(Stored items)
--- START ---

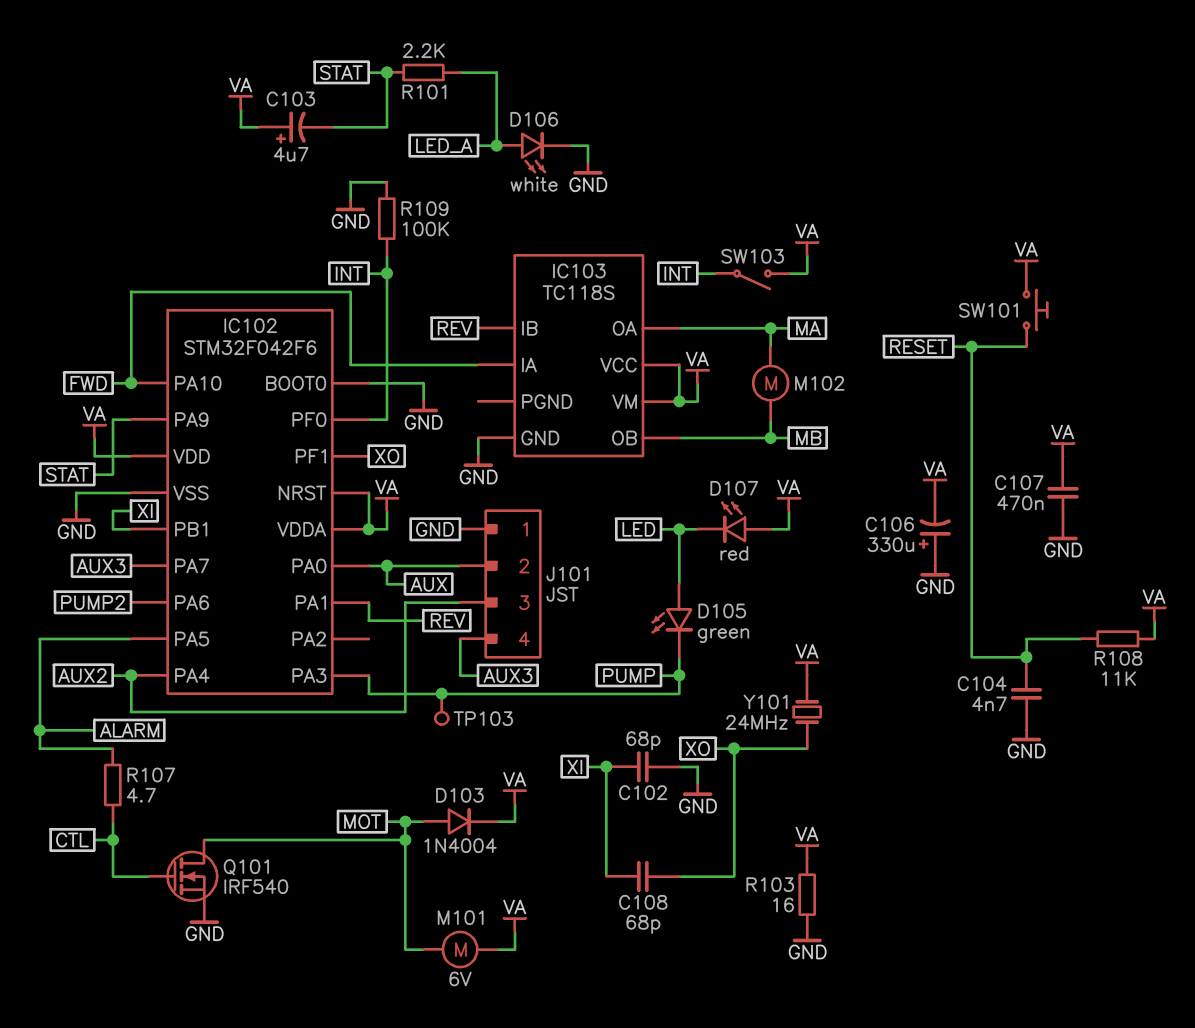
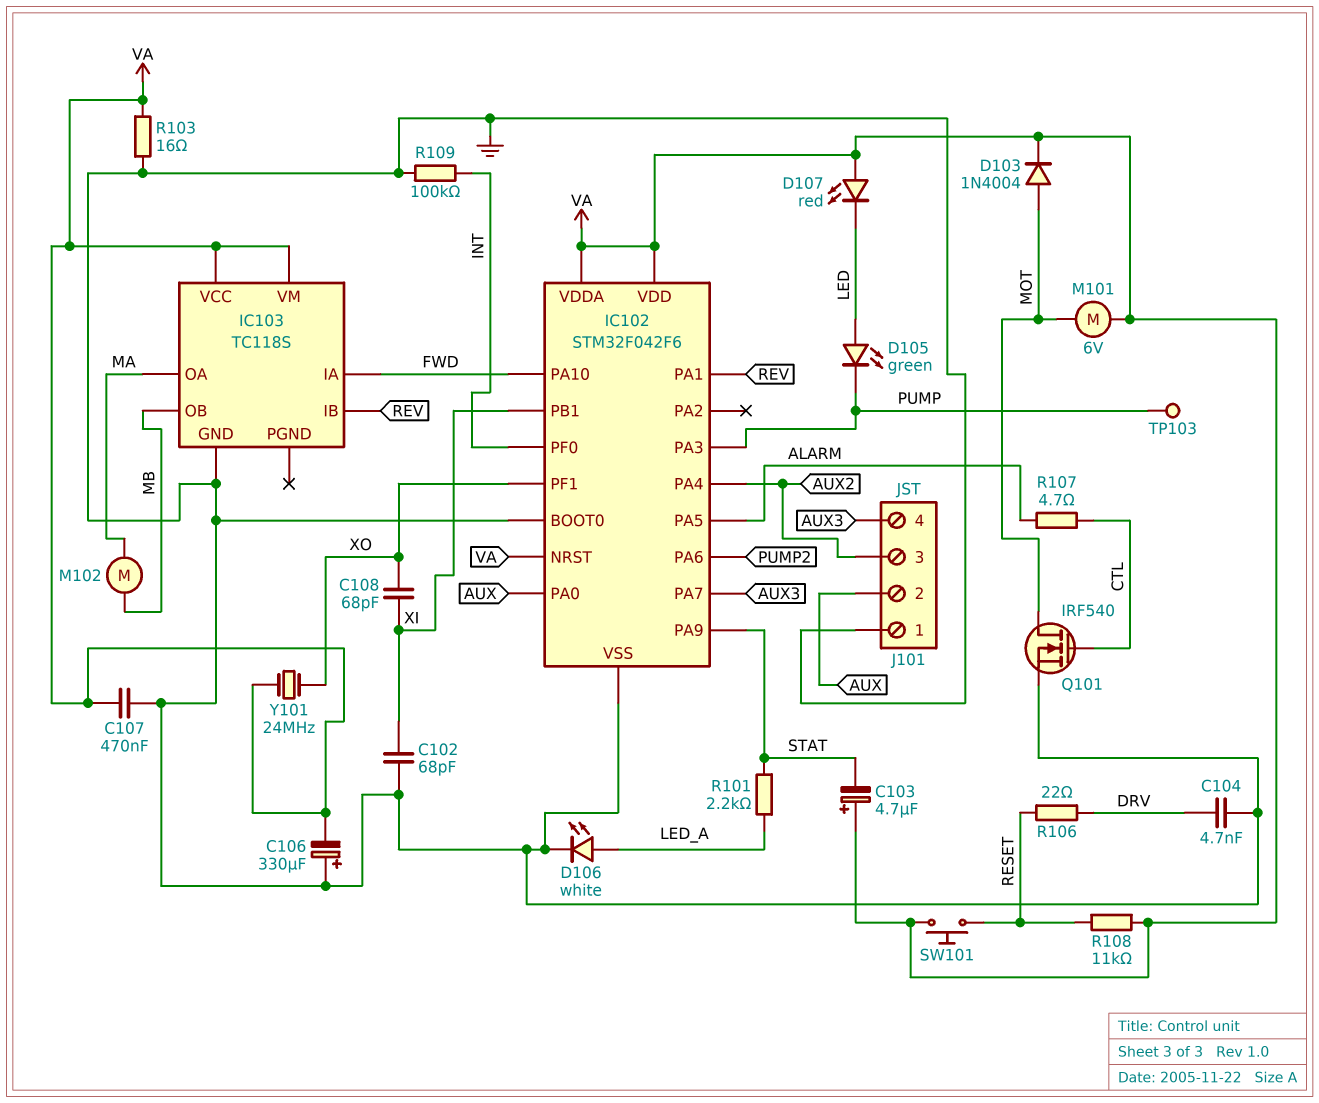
C104: 4.7nF (GND, RESET) -> 4.7nF (DRV, GND)
R106: none -> 22 (DRV, RESET)
SW103: switch (INT, VA) -> none

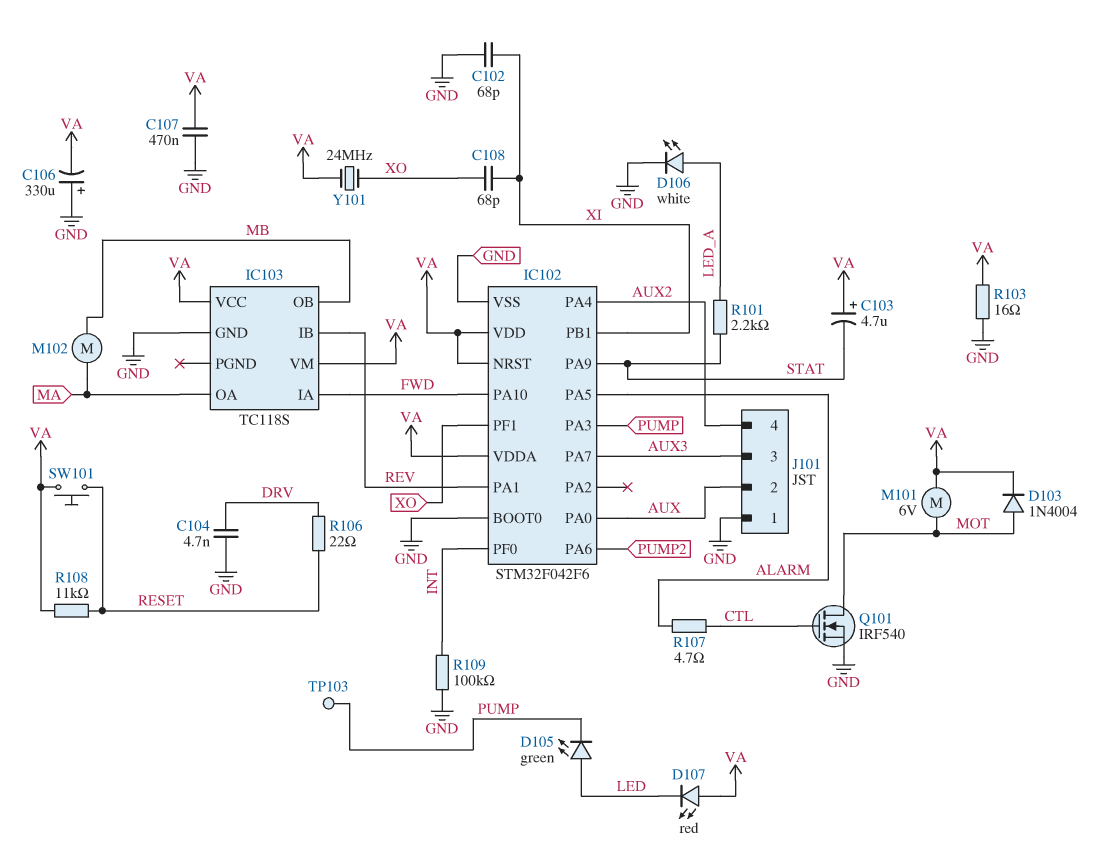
J101 pin 3: AUX2 -> AUX3
J101 pin 4: AUX3 -> AUX2

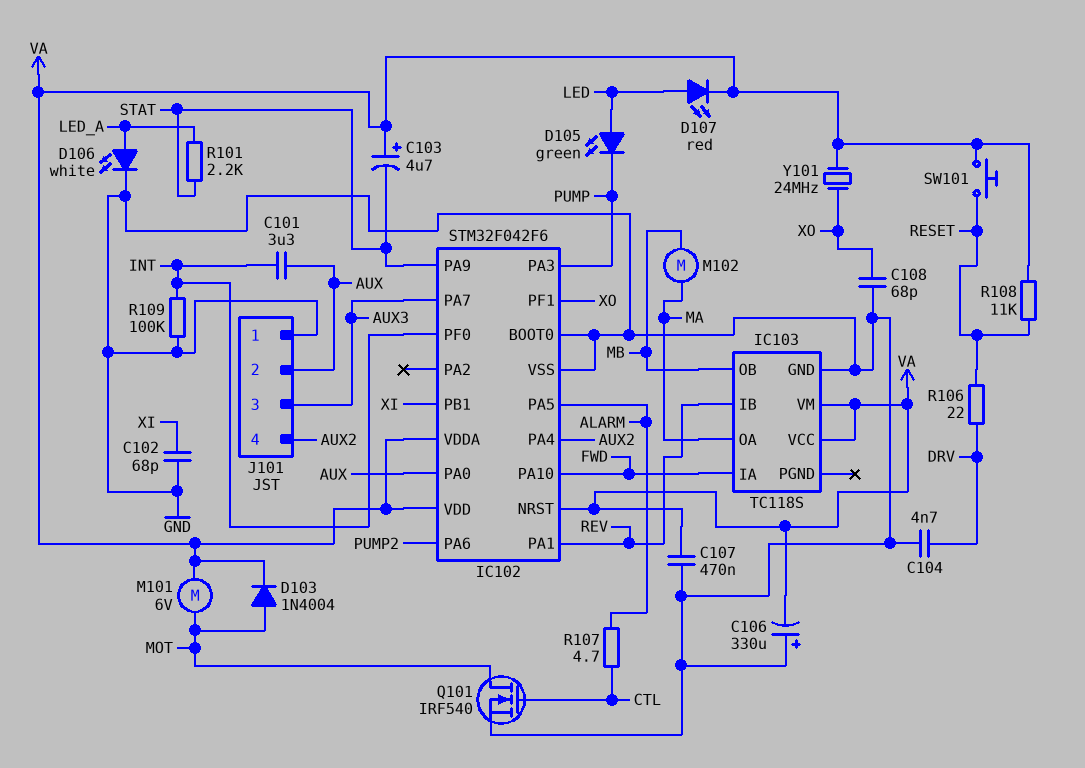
C101: none -> 3.3uF (AUX, INT)
C108: 68pF (XI, XO) -> 68pF (GND, XO)
D107: LED red (A VA, K LED) -> LED red (A LED, K VA)
R103: 16 (GND, VA) -> none
TP103: test point (PUMP) -> none

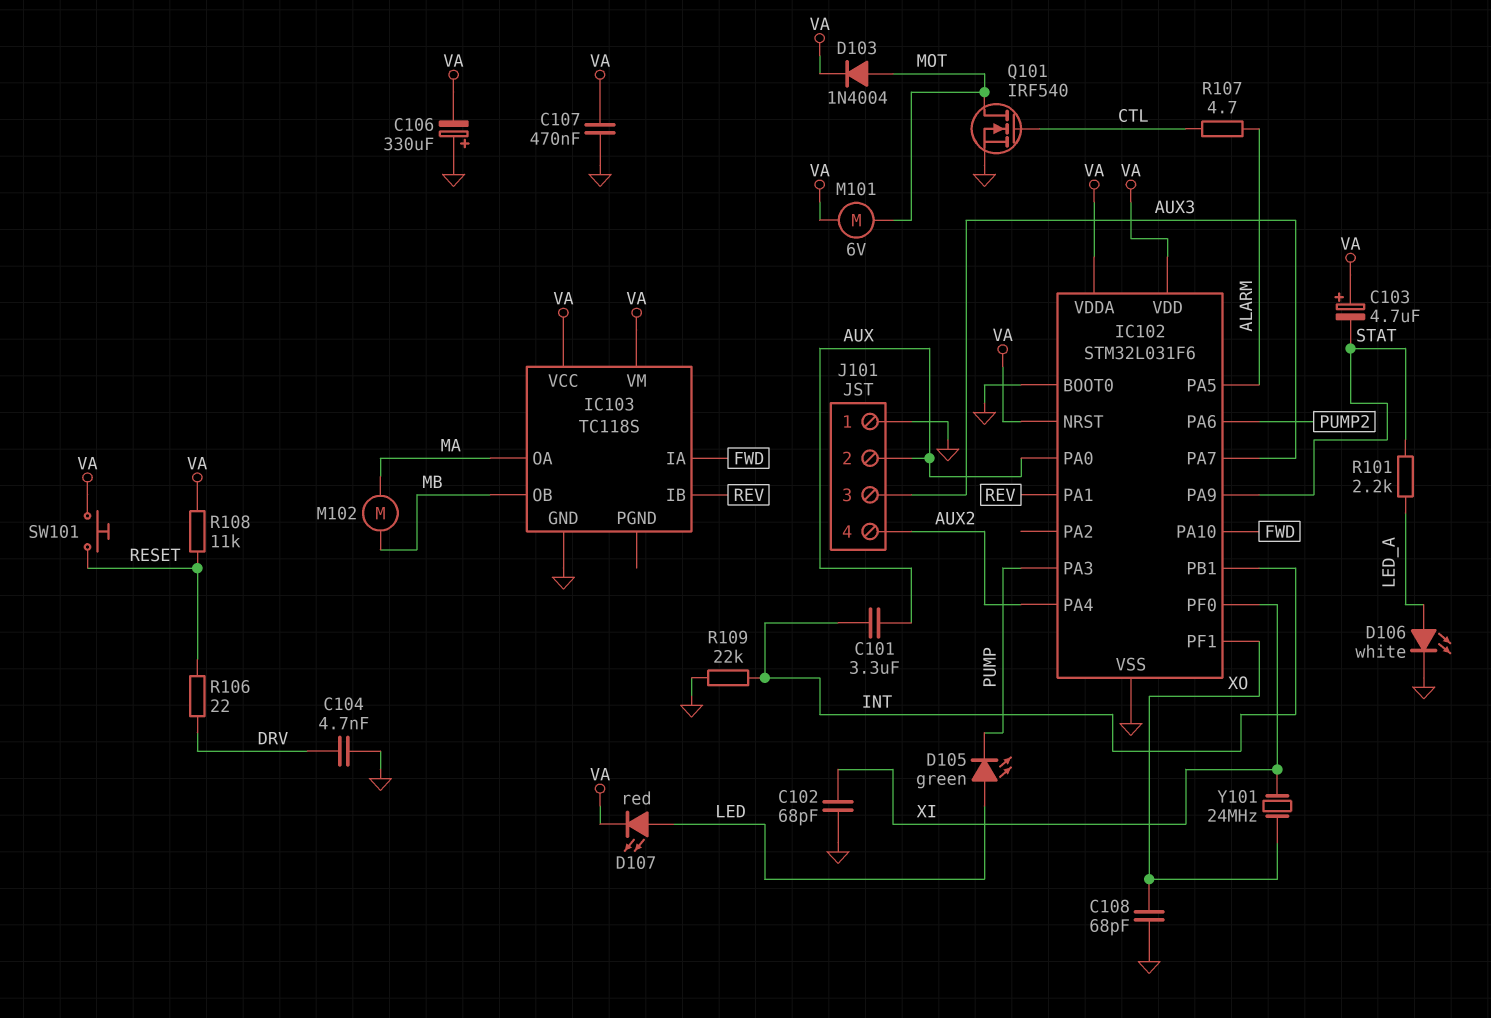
IC102: STM32F042F6 -> STM32L031F6
IC102 pin PB1: XI -> INT
IC102 pin PF0: INT -> XI
R109: 100k (GND, INT) -> 22k (GND, INT)
Y101: 24MHz (VA, XO) -> 24MHz (XI, XO)

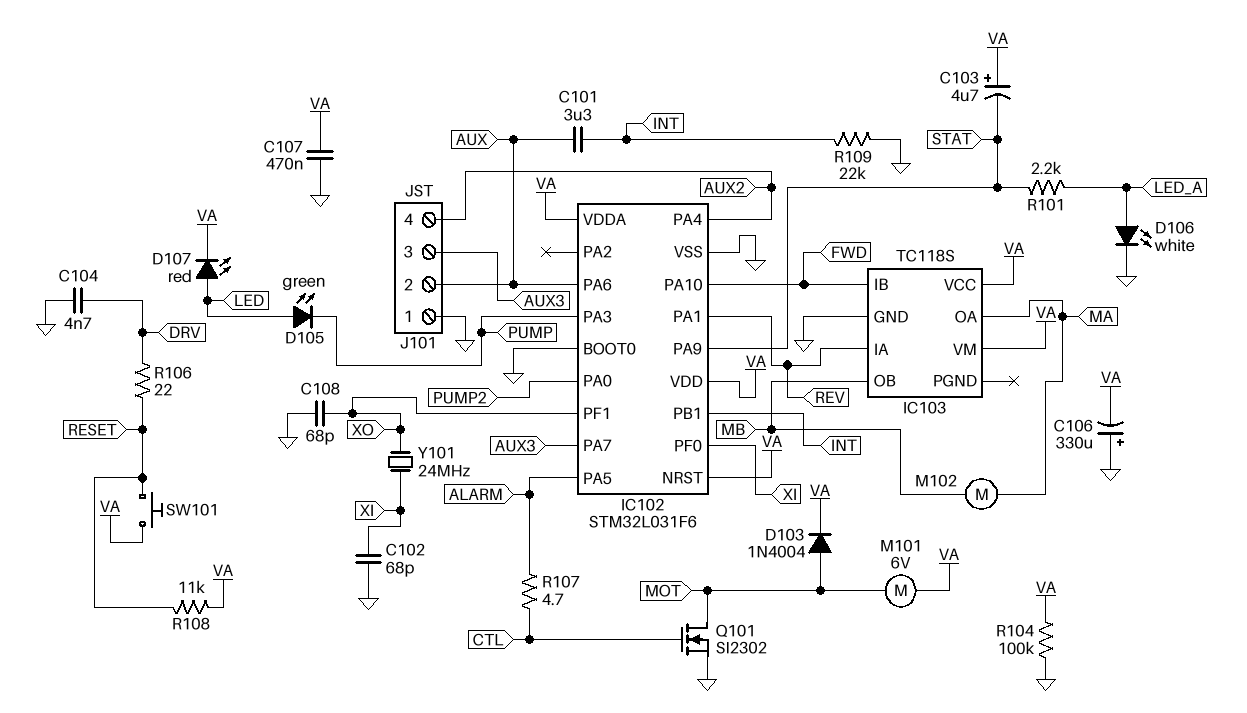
IC102 pin PA0: AUX -> PUMP2
IC102 pin PA6: PUMP2 -> AUX
IC103 pin IA: FWD -> REV
IC103 pin IB: REV -> FWD
Q101: NMOS IRF540 (G CTL, D MOT, S GND) -> NMOS SI2302 (G CTL, D MOT, S GND)
R104: none -> 100k (GND, VA)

--- END ---

The reply should hold exactly the lines above, starting at the line with "C101: none -> 3.3uF (AUX, INT)" and ending at the line with "IC102 pin PA0: AUX -> PUMP2", and no pictures.

C101: none -> 3.3uF (AUX, INT)
C108: 68pF (XI, XO) -> 68pF (GND, XO)
D107: LED red (A VA, K LED) -> LED red (A LED, K VA)
R103: 16 (GND, VA) -> none
TP103: test point (PUMP) -> none

IC102: STM32F042F6 -> STM32L031F6
IC102 pin PB1: XI -> INT
IC102 pin PF0: INT -> XI
R109: 100k (GND, INT) -> 22k (GND, INT)
Y101: 24MHz (VA, XO) -> 24MHz (XI, XO)

IC102 pin PA0: AUX -> PUMP2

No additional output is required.